--- RECORD EXTRACTS Enclosed Below ---

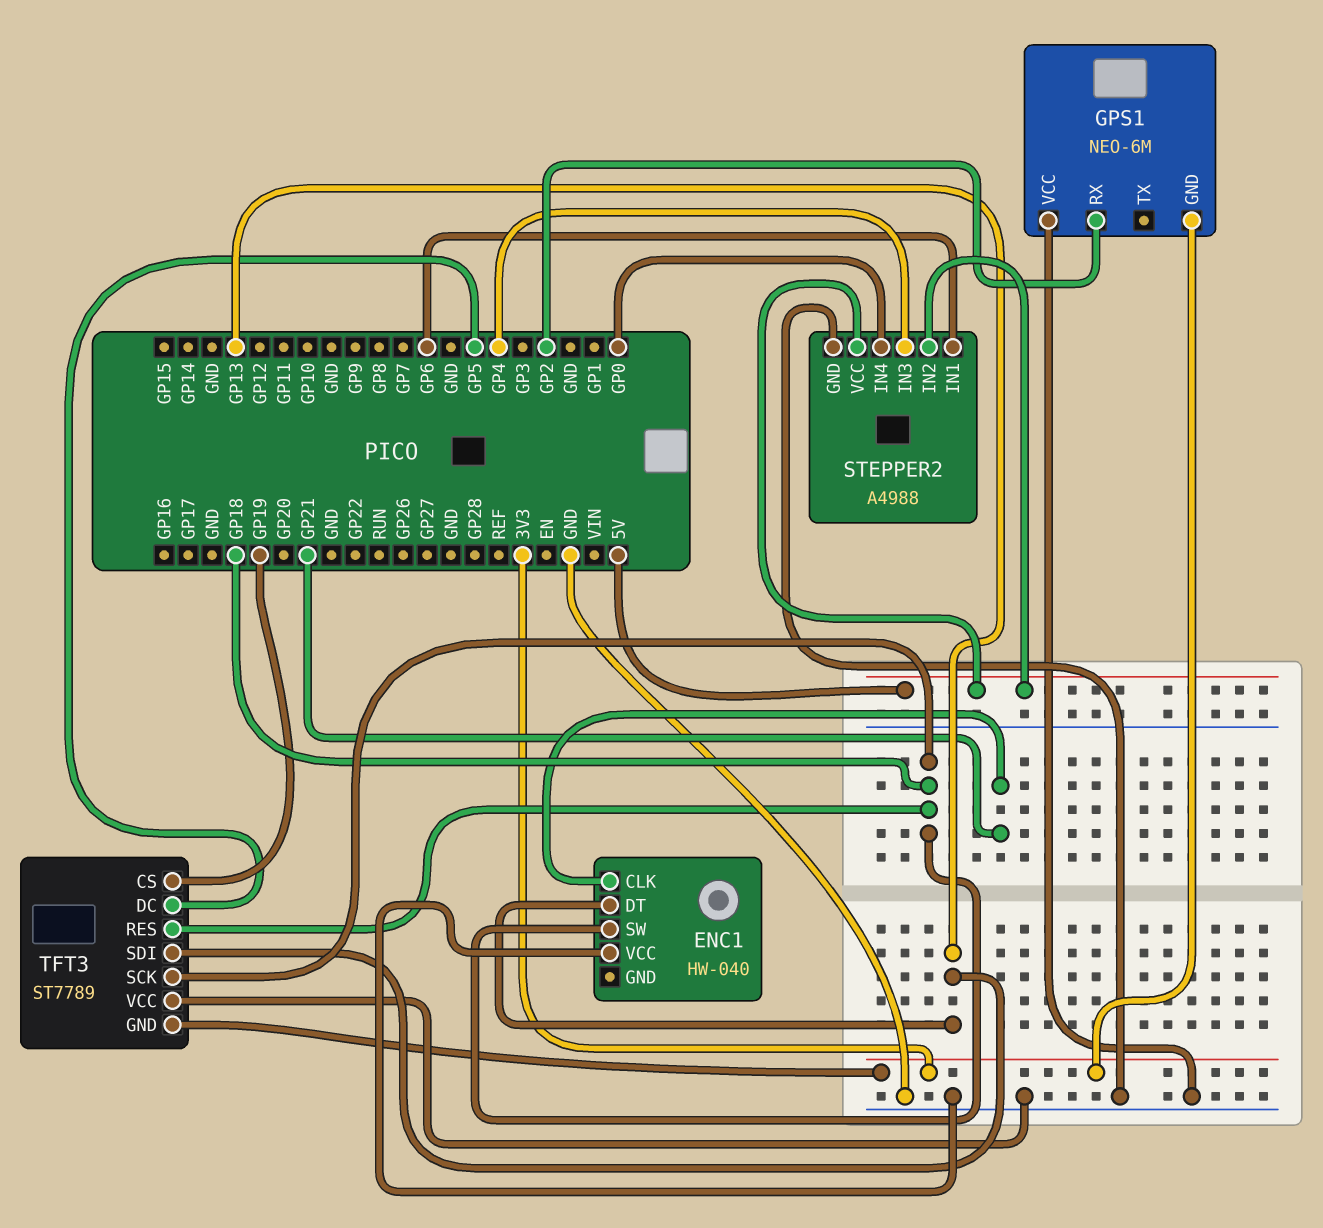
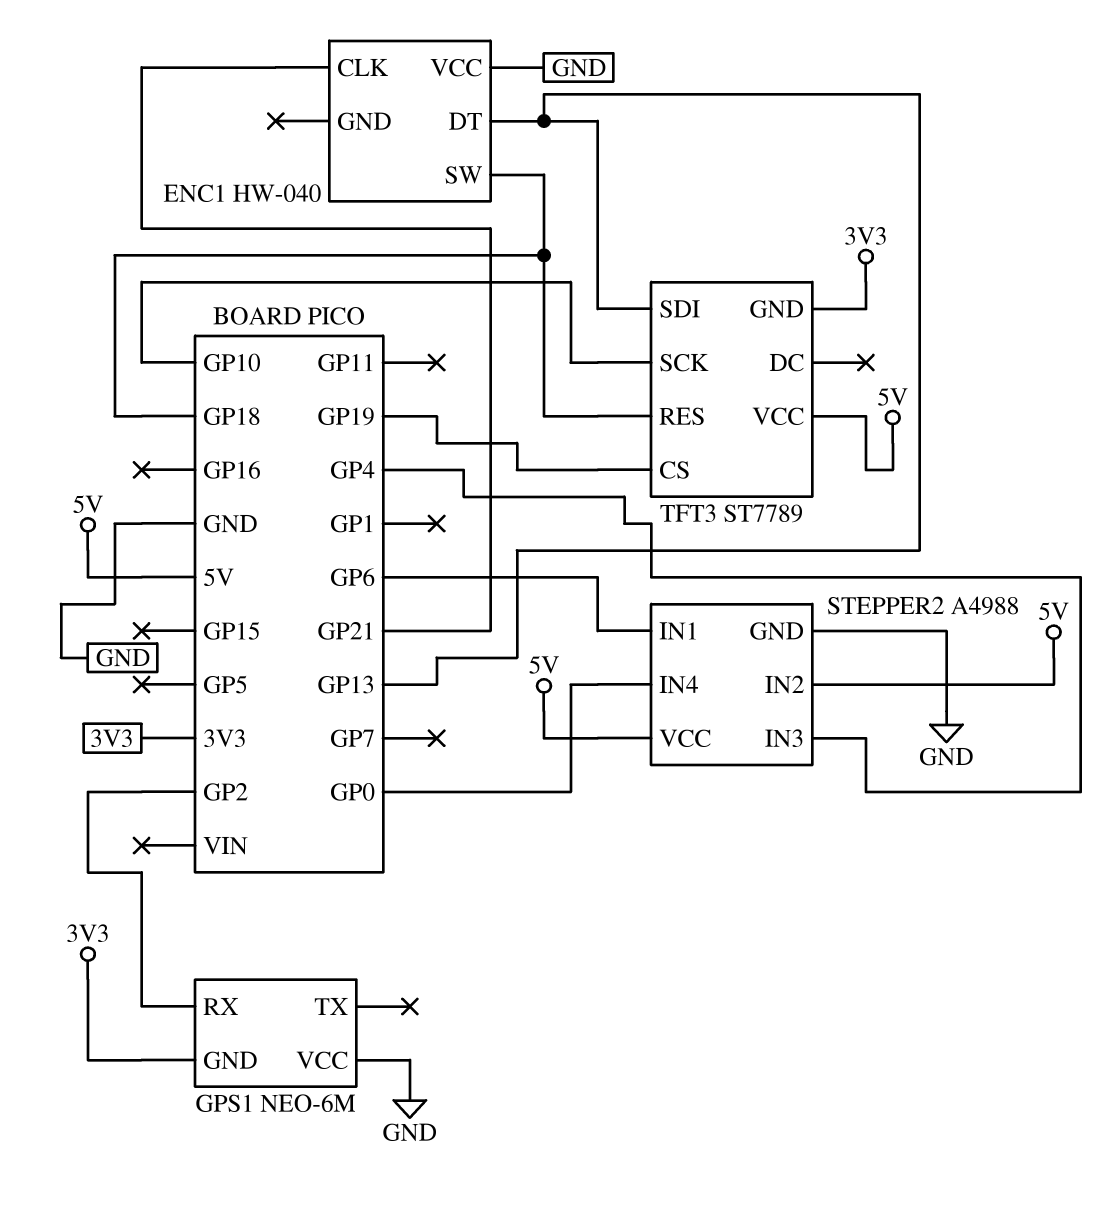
TFT3 pin DC: GP5 -> none
TFT3 pin SCK: GP18 -> GP10
TFT3 pin VCC: GND -> 5V

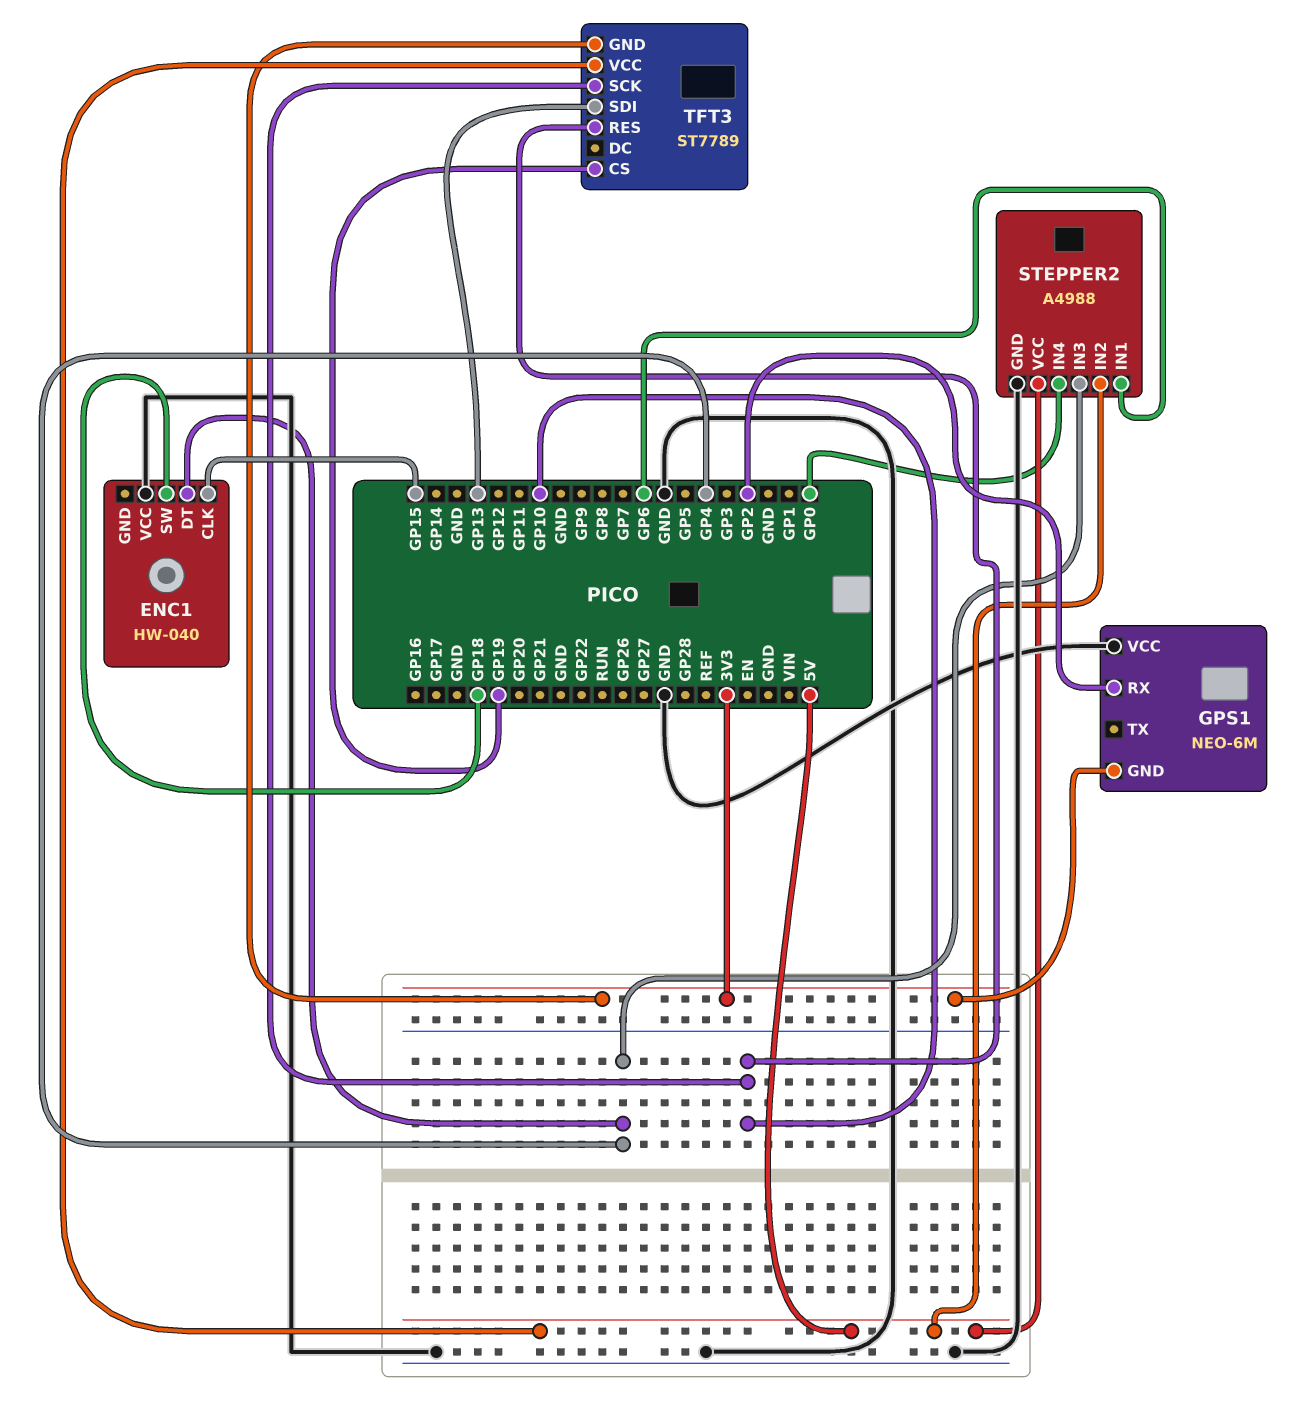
ENC1 pin CLK: GP21 -> GP15
ENC1 pin DT: GP13 -> GP4
TFT3 pin RES: GP18 -> GP10

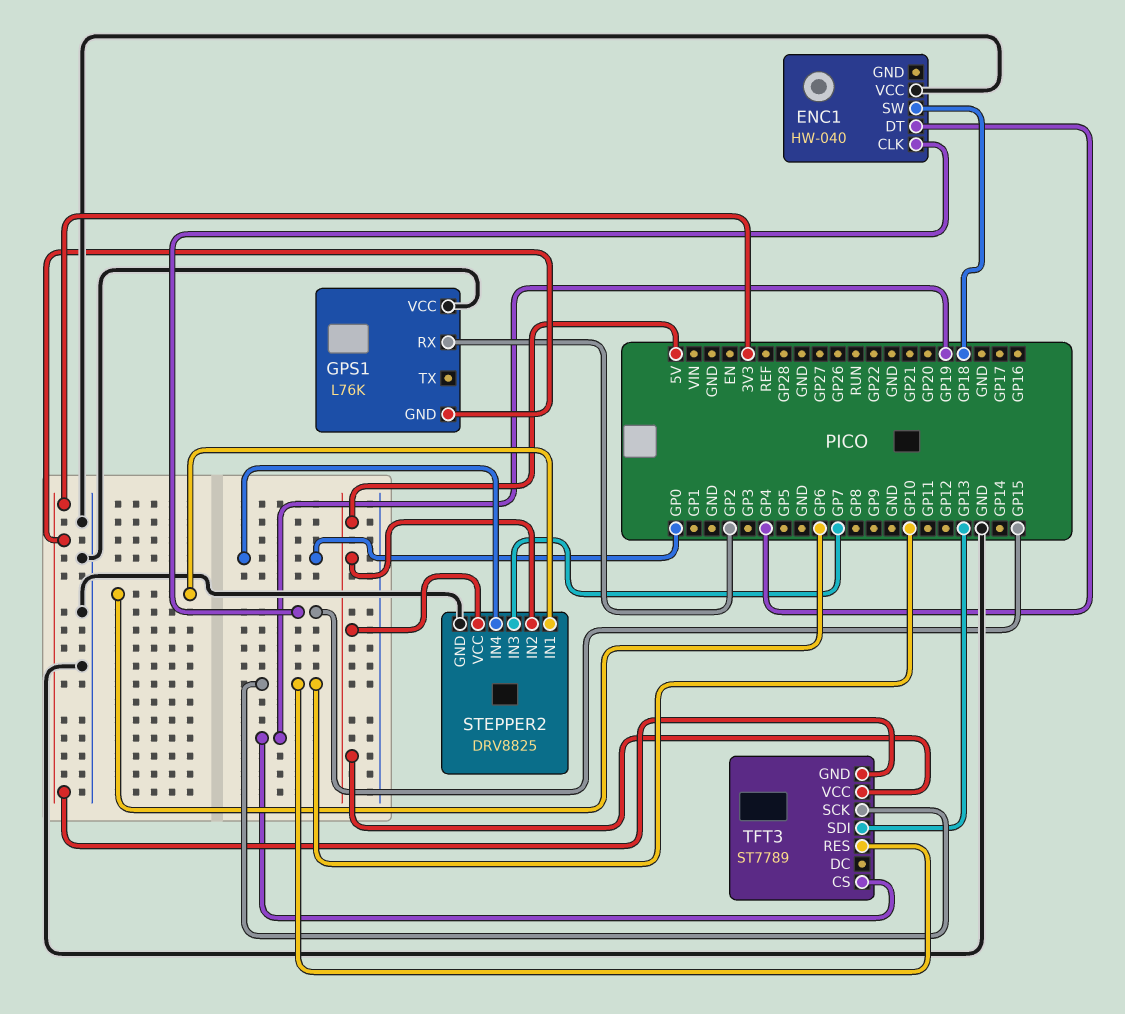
GPS1: NEO-6M -> L76K
STEPPER2: A4988 -> DRV8825
STEPPER2 pin IN3: GP4 -> GP7

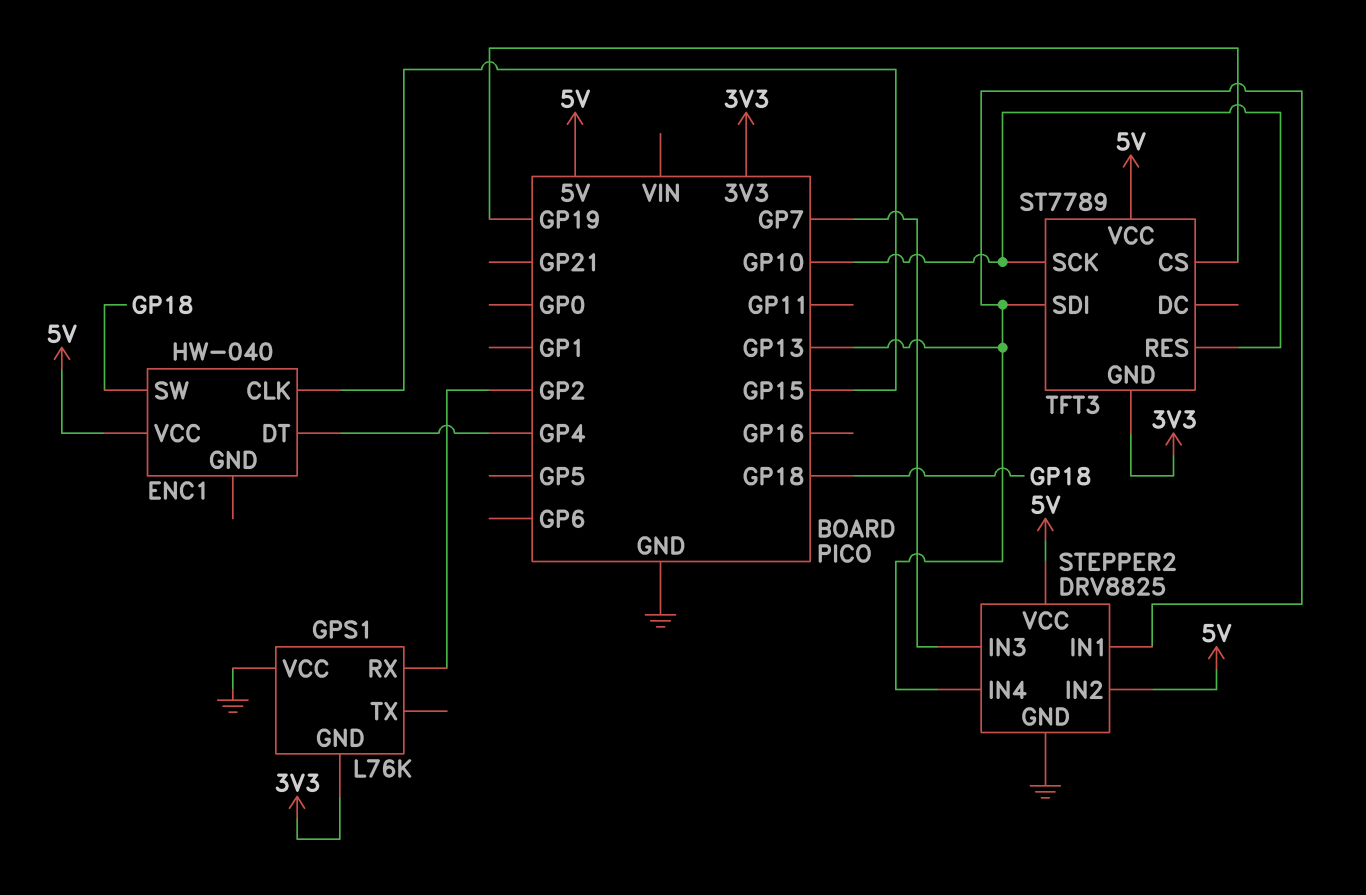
ENC1 pin VCC: GND -> 5V
STEPPER2 pin IN1: GP6 -> GP13
STEPPER2 pin IN4: GP0 -> GP13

--- End of Enclosed RECORD EXTRACTS ---

● PROBLEM TO SOLVE: Apart from the images, every line above needs to be printed again exactly.

● ANSWER FOR THE TASK:
TFT3 pin DC: GP5 -> none
TFT3 pin SCK: GP18 -> GP10
TFT3 pin VCC: GND -> 5V

ENC1 pin CLK: GP21 -> GP15
ENC1 pin DT: GP13 -> GP4
TFT3 pin RES: GP18 -> GP10

GPS1: NEO-6M -> L76K
STEPPER2: A4988 -> DRV8825
STEPPER2 pin IN3: GP4 -> GP7

ENC1 pin VCC: GND -> 5V
STEPPER2 pin IN1: GP6 -> GP13
STEPPER2 pin IN4: GP0 -> GP13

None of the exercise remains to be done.